* **Work to be completed**: Only one stretch of the listing below is wanted. Begin at the line that has "none -> orange plate D1 level 1", stop after the line that has "blue plate G2", and repeat every line in between exactly.

* **Record extracts**:

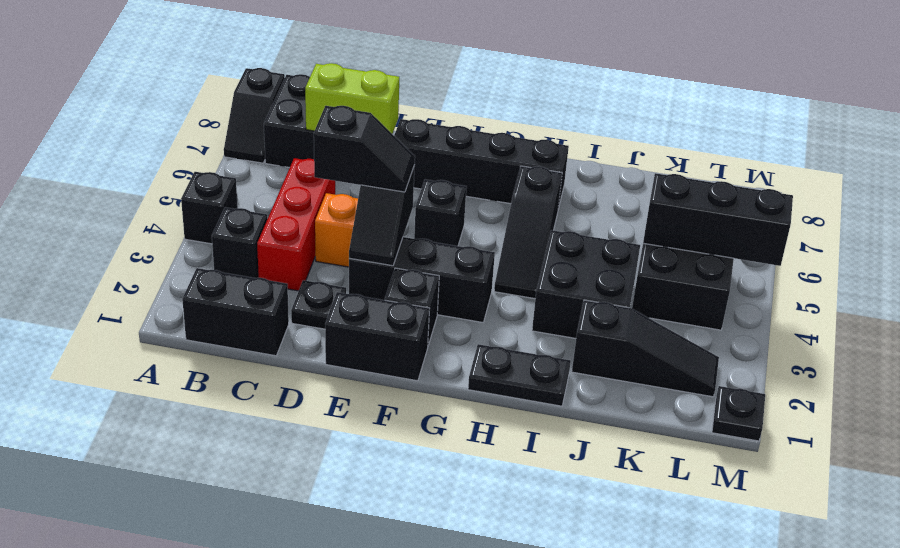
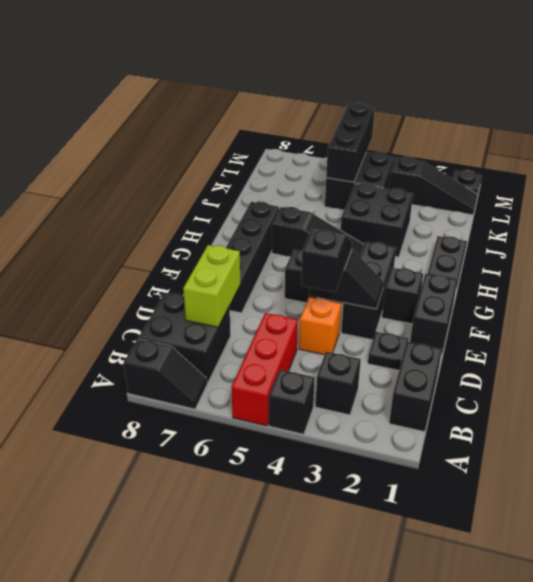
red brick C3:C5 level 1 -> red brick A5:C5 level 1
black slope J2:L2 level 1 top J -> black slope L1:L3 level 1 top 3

==

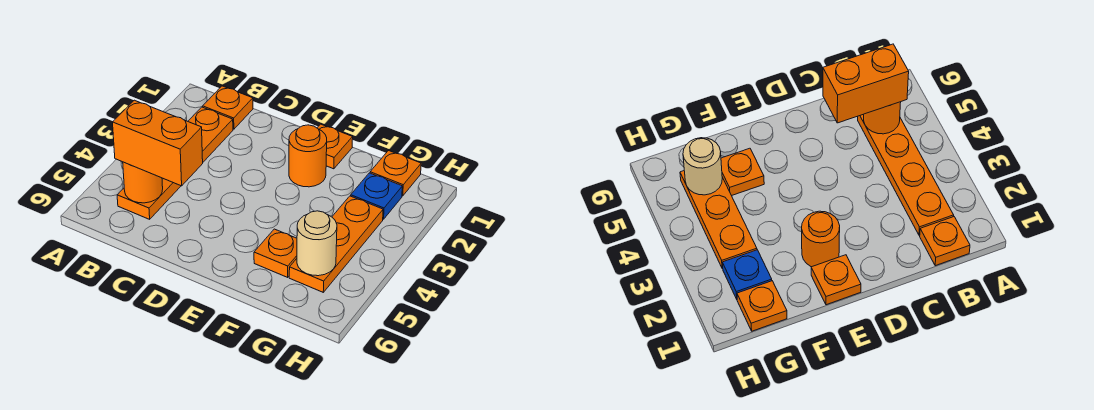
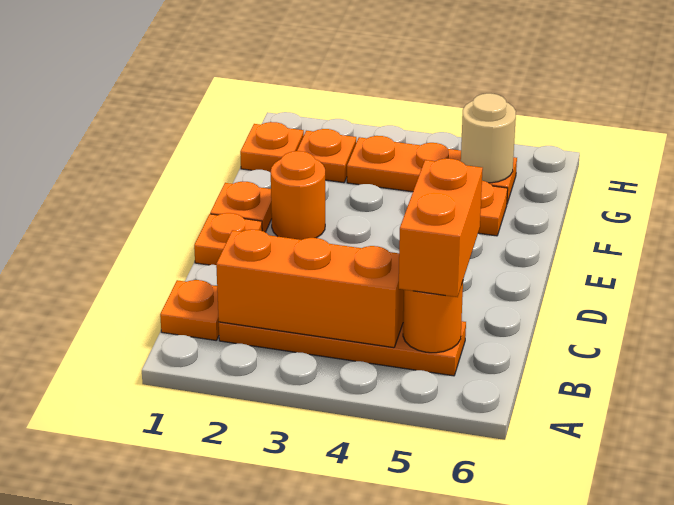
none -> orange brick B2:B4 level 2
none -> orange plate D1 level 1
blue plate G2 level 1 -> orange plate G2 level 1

* **Worked solution**:
none -> orange plate D1 level 1
blue plate G2 level 1 -> orange plate G2 level 1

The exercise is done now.